--- PROVIDED INFORMATION Enclosed Below ---

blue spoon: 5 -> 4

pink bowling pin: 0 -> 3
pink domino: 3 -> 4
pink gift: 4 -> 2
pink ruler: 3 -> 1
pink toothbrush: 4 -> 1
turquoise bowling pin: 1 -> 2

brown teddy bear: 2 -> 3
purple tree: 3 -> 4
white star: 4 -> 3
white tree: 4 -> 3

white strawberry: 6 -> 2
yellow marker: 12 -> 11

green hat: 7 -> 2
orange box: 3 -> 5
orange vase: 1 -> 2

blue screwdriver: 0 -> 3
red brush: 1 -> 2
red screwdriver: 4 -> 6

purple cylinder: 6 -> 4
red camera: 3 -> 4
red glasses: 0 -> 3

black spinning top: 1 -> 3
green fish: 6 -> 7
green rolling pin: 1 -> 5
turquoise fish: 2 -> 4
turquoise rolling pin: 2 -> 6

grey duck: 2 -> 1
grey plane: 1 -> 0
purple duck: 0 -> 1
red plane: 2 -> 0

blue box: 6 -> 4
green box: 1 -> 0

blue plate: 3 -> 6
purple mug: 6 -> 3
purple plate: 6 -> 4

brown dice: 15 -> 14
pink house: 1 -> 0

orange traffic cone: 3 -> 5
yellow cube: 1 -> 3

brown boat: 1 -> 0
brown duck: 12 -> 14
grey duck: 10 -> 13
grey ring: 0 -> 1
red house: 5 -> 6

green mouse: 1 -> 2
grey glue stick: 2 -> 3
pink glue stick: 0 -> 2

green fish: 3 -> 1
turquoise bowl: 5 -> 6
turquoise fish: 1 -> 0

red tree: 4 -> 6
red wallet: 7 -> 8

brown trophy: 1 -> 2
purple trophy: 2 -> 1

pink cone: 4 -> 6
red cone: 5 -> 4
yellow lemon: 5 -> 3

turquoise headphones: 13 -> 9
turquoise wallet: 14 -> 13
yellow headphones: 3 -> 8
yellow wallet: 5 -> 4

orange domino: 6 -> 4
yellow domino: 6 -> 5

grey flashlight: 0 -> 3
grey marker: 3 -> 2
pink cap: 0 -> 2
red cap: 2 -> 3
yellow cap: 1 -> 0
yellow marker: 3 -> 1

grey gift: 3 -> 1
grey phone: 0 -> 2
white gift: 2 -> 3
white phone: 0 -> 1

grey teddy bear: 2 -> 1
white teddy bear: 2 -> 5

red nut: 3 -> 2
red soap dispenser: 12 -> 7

--- End of Enclosed PROVIDED INFORMATION ---

| YOUR GOAL |
Search the entries for the word "brown". Copy every line where it occurs.

| RESULT FOR THIS EXERCISE |
brown teddy bear: 2 -> 3
brown dice: 15 -> 14
brown boat: 1 -> 0
brown duck: 12 -> 14
brown trophy: 1 -> 2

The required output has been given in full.